Your assignment: Beginning at the line with "building: [185,327,214,357] -> none" in the records below, return each line up to and including the last, exactly as it stands, but not the pictures.

Exercise material:
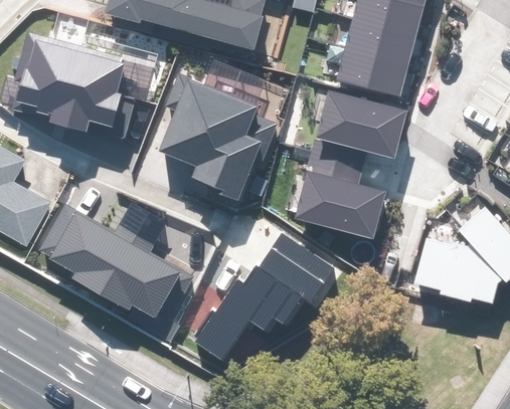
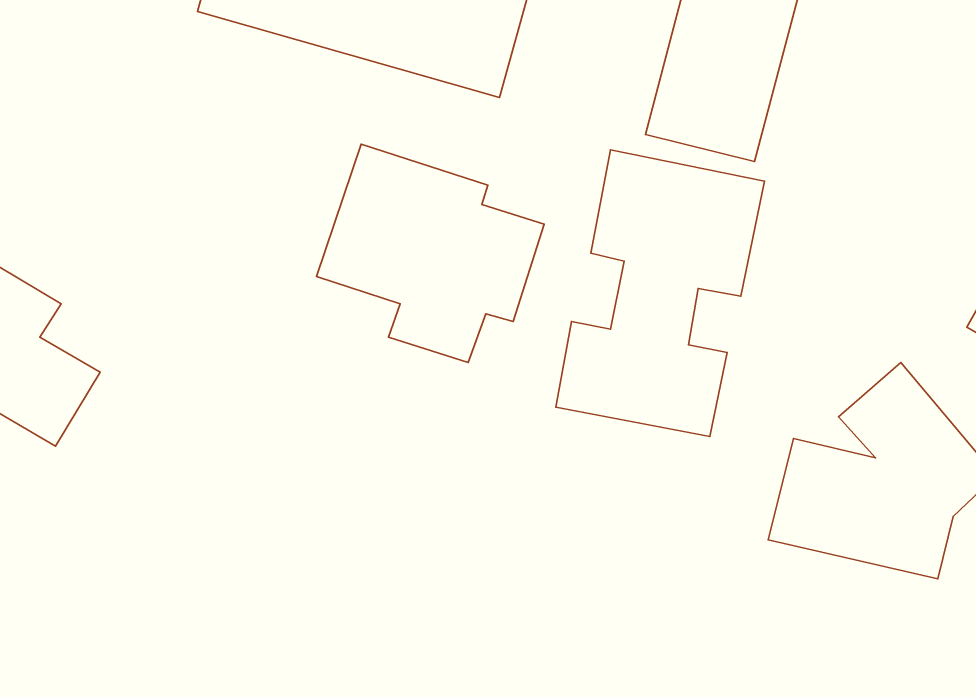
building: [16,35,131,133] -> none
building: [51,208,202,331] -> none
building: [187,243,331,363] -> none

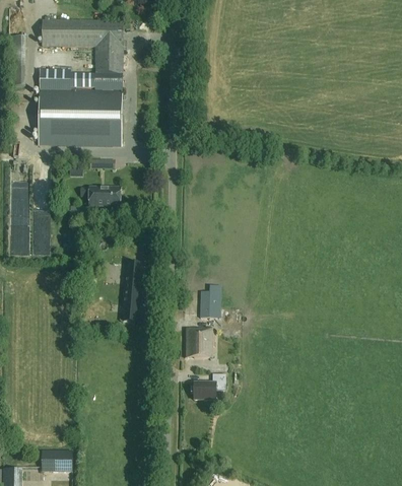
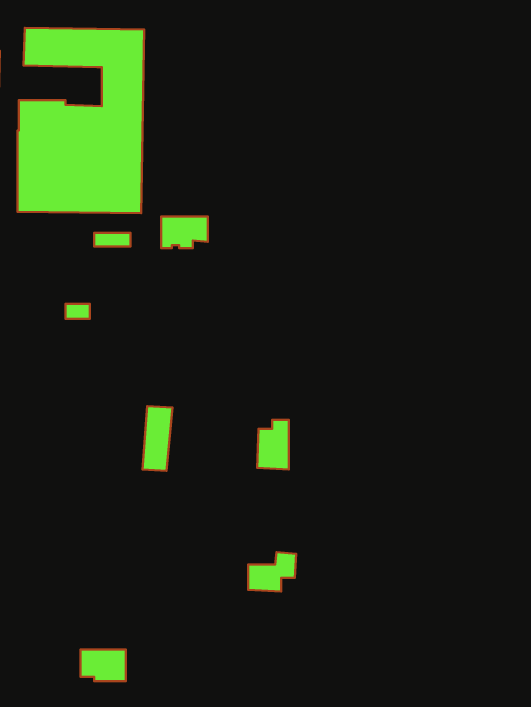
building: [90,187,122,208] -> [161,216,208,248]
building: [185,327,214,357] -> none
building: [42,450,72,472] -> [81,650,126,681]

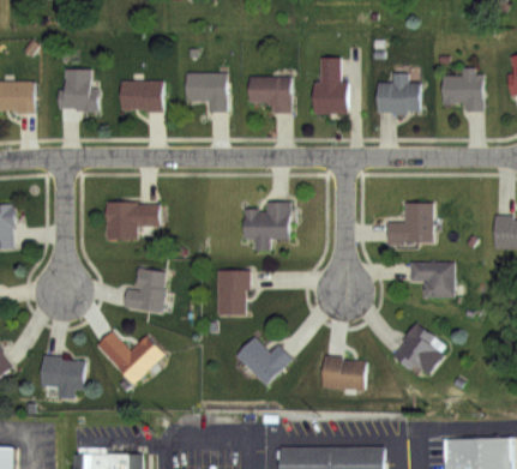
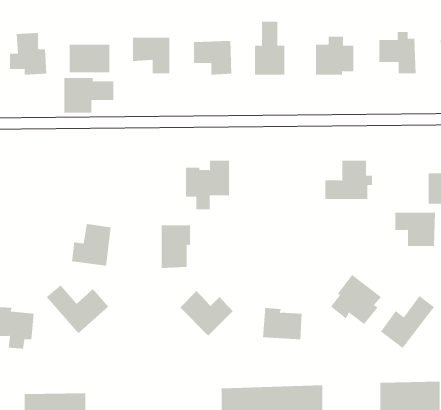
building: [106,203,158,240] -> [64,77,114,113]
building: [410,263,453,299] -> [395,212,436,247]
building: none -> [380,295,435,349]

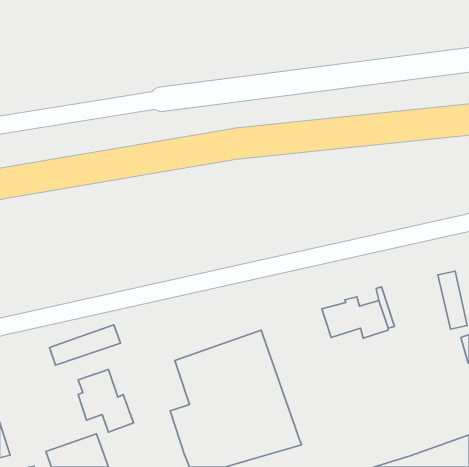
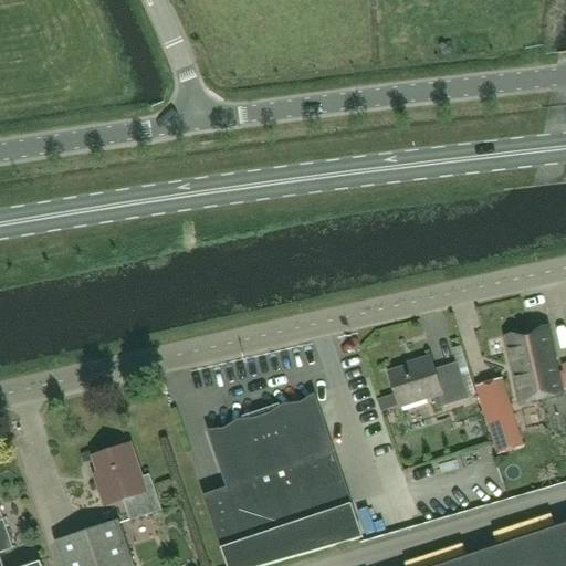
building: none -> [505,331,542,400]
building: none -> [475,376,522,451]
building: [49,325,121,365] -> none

Result for this task:
building: [185,327,214,357] -> none
building: [42,450,72,472] -> [81,650,126,681]

building: [106,203,158,240] -> [64,77,114,113]
building: [410,263,453,299] -> [395,212,436,247]
building: none -> [380,295,435,349]

building: none -> [505,331,542,400]
building: none -> [475,376,522,451]
building: [49,325,121,365] -> none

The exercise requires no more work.